WHAT YOU NEED TO DO — Your output should be the lines below from the one holding "D5: LED yellow" through the one holding "U1 pin EN: N32 -> N27", transcribed exactly, with no pictures.

DATA SHOWN —
((

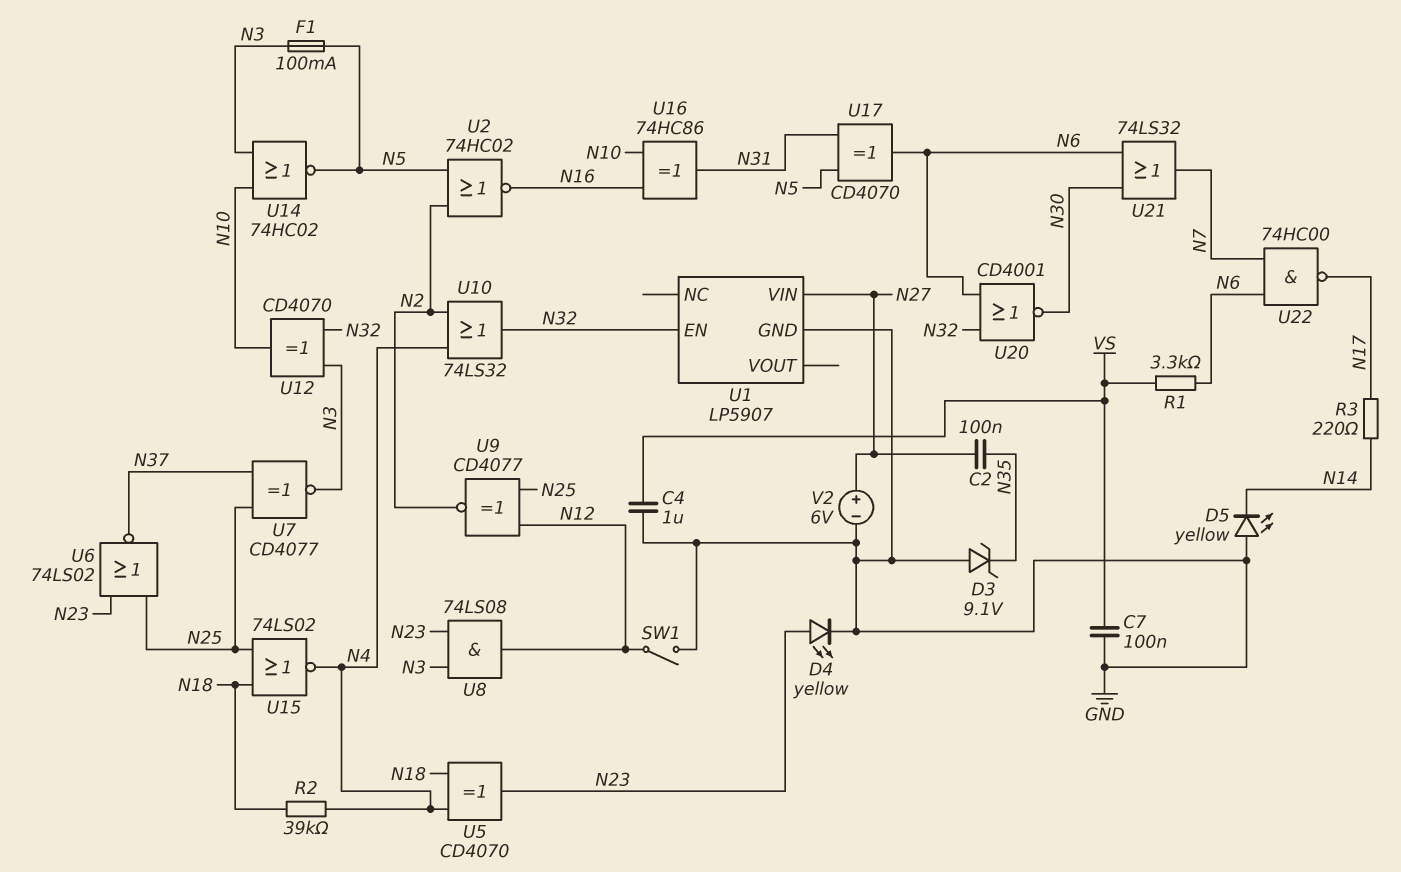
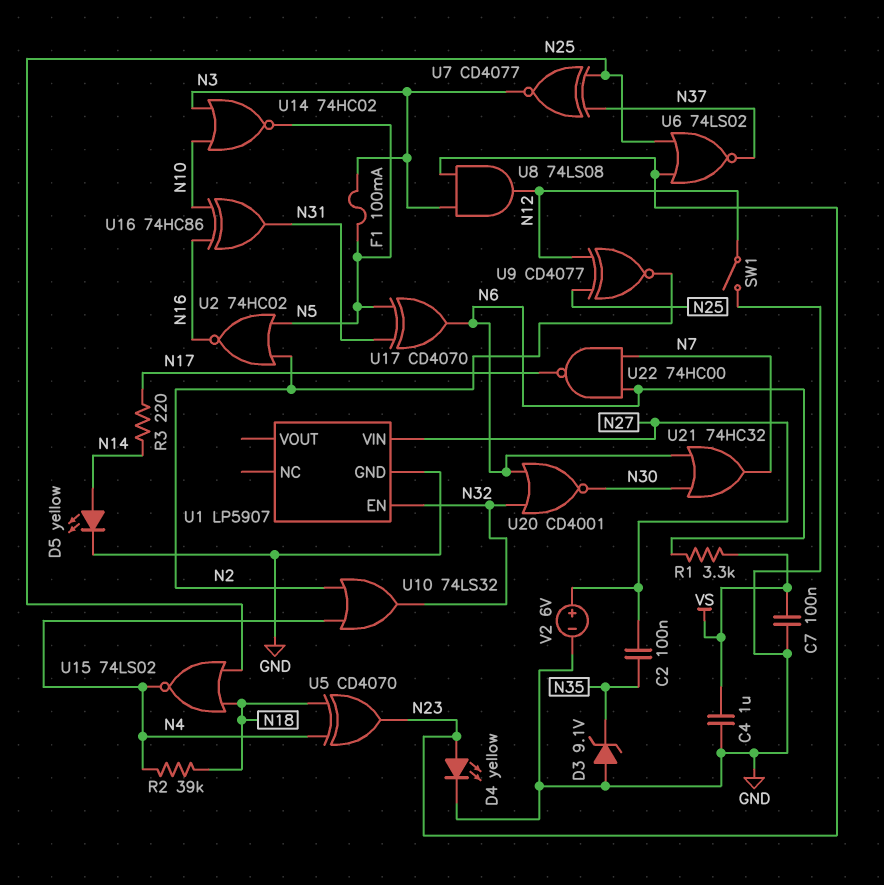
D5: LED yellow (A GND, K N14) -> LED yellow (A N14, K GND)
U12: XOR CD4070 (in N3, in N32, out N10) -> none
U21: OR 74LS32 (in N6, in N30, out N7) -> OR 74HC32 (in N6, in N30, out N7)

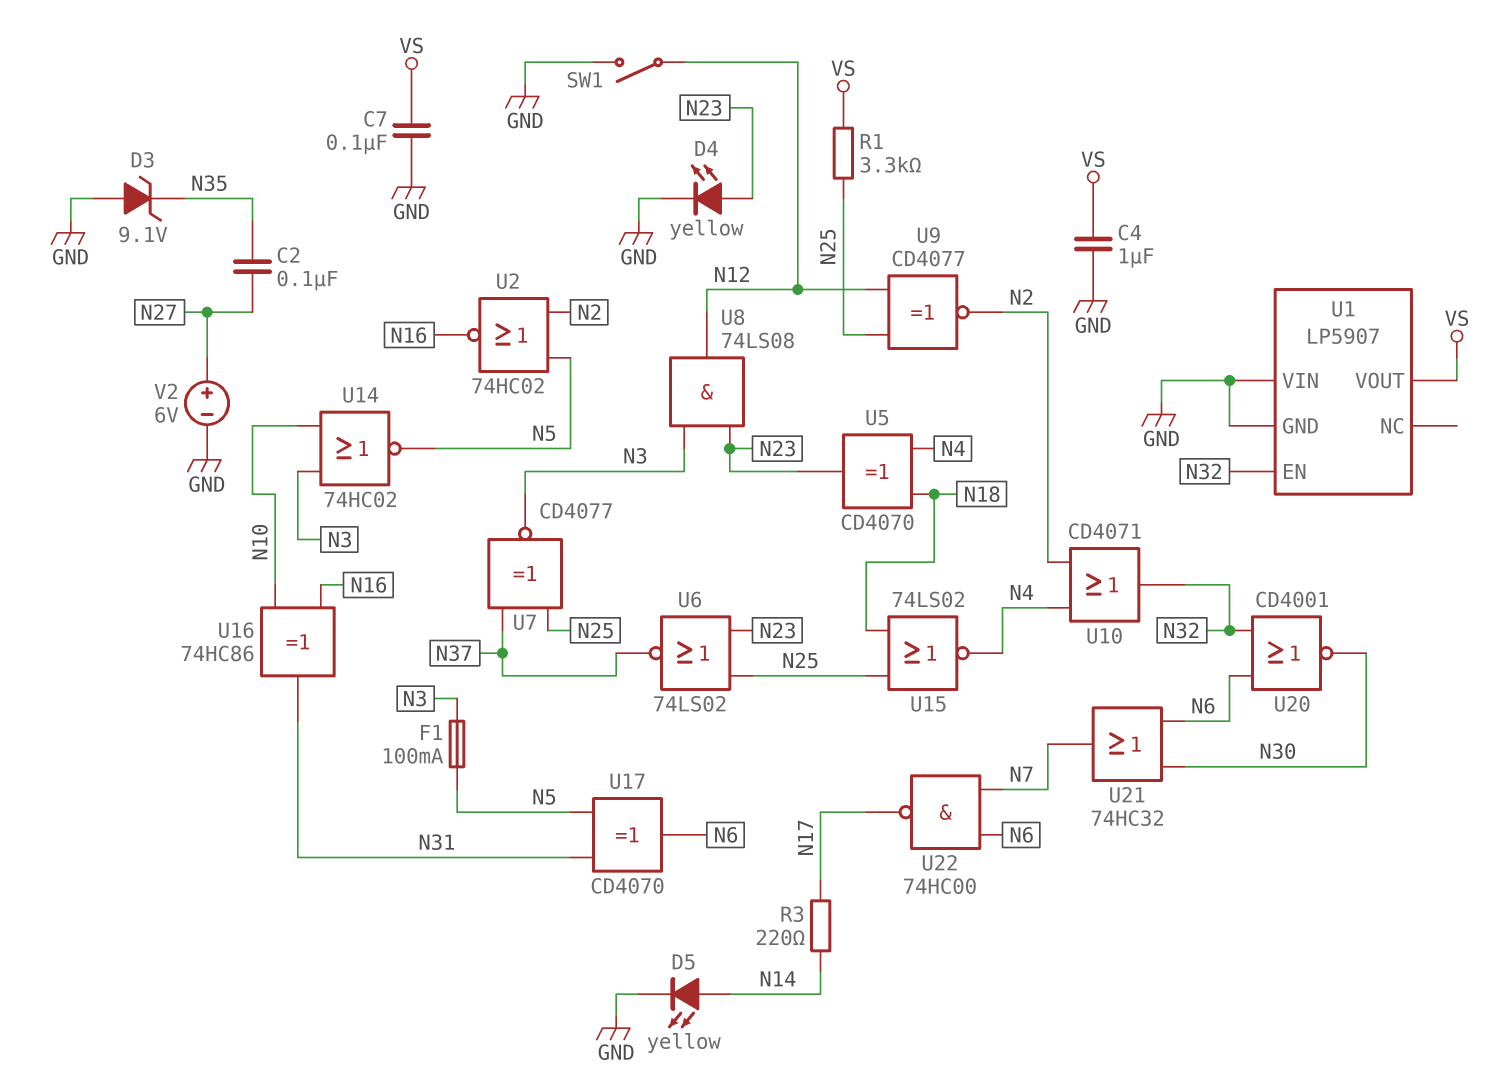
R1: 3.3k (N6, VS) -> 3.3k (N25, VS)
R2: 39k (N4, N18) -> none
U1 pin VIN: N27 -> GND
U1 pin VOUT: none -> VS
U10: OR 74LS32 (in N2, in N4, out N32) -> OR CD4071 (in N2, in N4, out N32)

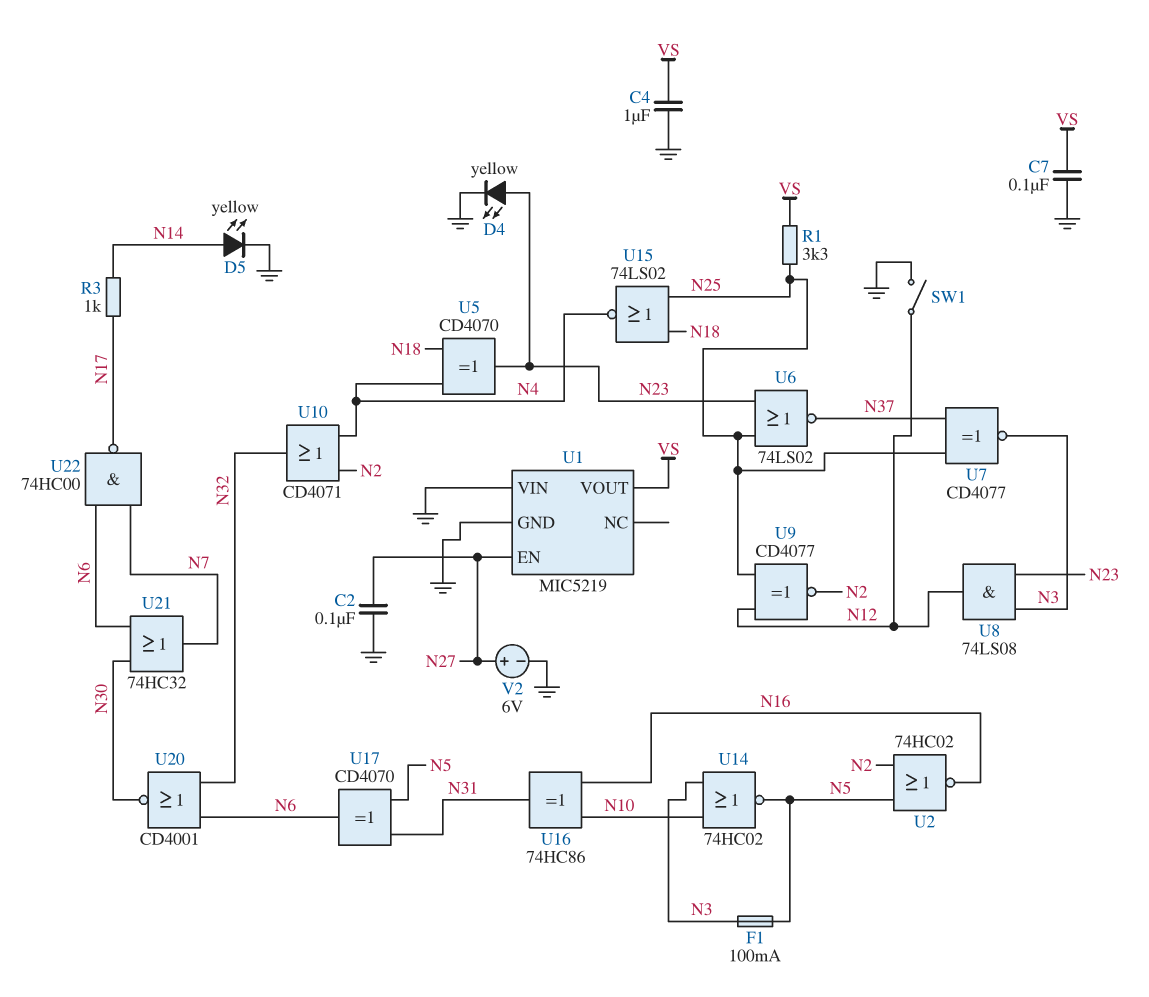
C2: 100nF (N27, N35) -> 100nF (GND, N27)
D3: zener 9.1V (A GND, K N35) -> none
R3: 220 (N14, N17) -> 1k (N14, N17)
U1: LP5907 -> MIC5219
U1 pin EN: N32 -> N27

))
((

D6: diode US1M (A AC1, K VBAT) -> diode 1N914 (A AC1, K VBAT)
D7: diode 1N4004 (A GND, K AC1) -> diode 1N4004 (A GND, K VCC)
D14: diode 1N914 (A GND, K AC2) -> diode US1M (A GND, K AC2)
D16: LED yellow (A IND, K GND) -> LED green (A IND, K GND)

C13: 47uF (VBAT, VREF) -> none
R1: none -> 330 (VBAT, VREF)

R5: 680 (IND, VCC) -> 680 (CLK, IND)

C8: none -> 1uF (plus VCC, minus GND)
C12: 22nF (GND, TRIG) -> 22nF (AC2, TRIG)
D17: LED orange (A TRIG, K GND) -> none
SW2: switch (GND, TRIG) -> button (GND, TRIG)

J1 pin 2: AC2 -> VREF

))

THE ANSWER —
D5: LED yellow (A GND, K N14) -> LED yellow (A N14, K GND)
U12: XOR CD4070 (in N3, in N32, out N10) -> none
U21: OR 74LS32 (in N6, in N30, out N7) -> OR 74HC32 (in N6, in N30, out N7)

R1: 3.3k (N6, VS) -> 3.3k (N25, VS)
R2: 39k (N4, N18) -> none
U1 pin VIN: N27 -> GND
U1 pin VOUT: none -> VS
U10: OR 74LS32 (in N2, in N4, out N32) -> OR CD4071 (in N2, in N4, out N32)

C2: 100nF (N27, N35) -> 100nF (GND, N27)
D3: zener 9.1V (A GND, K N35) -> none
R3: 220 (N14, N17) -> 1k (N14, N17)
U1: LP5907 -> MIC5219
U1 pin EN: N32 -> N27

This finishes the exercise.